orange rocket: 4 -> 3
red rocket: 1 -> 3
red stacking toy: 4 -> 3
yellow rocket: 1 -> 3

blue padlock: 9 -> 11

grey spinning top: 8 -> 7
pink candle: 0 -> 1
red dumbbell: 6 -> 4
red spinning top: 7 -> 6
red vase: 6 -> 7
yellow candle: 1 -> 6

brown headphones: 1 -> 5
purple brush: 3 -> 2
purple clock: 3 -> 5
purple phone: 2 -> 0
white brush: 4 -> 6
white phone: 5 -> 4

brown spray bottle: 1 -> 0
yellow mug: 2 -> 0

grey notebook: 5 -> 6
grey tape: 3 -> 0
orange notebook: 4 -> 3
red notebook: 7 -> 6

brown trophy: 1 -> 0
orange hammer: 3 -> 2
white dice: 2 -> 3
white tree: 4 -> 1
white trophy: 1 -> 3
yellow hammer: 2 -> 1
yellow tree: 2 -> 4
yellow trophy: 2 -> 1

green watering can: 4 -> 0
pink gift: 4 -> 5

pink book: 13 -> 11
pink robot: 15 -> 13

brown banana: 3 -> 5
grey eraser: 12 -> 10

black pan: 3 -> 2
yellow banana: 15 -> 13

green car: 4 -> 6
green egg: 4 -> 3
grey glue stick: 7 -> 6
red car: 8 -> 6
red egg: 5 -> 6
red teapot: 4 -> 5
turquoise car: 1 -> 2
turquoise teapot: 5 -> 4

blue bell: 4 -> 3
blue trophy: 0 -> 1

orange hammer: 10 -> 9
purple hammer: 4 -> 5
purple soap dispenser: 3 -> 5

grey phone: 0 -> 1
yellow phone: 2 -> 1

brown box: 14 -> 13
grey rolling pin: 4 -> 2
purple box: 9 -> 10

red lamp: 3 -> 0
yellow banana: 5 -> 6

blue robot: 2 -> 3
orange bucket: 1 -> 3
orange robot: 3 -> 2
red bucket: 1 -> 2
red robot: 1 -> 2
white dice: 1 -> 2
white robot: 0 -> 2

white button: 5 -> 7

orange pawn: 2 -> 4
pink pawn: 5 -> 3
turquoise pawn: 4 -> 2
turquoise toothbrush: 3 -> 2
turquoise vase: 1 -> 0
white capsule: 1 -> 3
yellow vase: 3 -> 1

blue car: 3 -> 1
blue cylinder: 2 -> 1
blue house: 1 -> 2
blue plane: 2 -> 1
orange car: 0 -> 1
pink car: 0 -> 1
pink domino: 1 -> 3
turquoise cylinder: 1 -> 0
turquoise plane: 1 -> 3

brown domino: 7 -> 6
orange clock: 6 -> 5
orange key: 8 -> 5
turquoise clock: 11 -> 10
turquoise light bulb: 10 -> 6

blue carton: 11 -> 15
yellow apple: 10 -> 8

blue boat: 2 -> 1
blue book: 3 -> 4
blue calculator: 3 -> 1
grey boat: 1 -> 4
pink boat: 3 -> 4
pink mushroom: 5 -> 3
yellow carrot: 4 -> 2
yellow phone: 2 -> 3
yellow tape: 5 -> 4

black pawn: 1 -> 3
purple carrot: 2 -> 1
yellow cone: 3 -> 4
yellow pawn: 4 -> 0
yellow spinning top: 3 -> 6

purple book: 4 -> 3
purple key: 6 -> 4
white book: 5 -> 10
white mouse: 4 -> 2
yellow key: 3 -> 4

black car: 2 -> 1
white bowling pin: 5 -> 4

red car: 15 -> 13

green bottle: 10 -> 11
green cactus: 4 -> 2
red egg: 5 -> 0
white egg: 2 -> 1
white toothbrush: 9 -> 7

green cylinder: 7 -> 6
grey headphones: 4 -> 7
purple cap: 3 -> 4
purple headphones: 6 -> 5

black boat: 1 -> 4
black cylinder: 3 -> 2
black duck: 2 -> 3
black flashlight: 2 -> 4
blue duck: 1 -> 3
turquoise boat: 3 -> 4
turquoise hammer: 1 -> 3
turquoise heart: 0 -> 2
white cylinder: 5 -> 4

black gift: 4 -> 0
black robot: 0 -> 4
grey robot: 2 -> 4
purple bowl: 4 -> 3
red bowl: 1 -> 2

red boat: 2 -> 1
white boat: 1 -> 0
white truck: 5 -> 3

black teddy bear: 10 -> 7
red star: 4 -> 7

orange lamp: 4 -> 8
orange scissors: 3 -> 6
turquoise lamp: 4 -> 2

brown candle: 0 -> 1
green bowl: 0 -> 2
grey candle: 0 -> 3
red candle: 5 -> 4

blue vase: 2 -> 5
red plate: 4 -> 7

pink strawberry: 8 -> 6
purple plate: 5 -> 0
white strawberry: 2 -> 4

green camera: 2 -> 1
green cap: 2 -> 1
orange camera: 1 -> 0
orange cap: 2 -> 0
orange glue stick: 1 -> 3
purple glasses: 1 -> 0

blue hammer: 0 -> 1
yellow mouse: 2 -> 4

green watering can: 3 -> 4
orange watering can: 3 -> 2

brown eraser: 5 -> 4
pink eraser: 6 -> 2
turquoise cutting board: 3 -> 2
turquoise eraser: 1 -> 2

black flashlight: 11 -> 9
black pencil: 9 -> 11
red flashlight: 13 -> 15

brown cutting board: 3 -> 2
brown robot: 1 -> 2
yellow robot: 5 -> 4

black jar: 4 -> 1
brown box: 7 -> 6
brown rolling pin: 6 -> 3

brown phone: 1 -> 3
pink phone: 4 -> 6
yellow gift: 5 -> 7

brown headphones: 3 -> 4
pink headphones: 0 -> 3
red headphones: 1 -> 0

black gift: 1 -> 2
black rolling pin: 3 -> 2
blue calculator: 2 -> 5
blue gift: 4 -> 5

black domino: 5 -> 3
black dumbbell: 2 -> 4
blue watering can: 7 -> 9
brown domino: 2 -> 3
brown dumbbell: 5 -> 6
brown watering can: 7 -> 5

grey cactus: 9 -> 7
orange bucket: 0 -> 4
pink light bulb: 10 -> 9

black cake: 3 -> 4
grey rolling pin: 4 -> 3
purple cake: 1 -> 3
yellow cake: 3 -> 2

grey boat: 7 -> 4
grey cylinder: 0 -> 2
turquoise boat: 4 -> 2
○ ○ ○ ○
**The task**
Using the entries above, extract exactly the span from the line with "red notebook: 7 -> 6" to the line with "pink robot: 15 -> 13", both lines included; leave out everything else.

**Response**
red notebook: 7 -> 6

brown trophy: 1 -> 0
orange hammer: 3 -> 2
white dice: 2 -> 3
white tree: 4 -> 1
white trophy: 1 -> 3
yellow hammer: 2 -> 1
yellow tree: 2 -> 4
yellow trophy: 2 -> 1

green watering can: 4 -> 0
pink gift: 4 -> 5

pink book: 13 -> 11
pink robot: 15 -> 13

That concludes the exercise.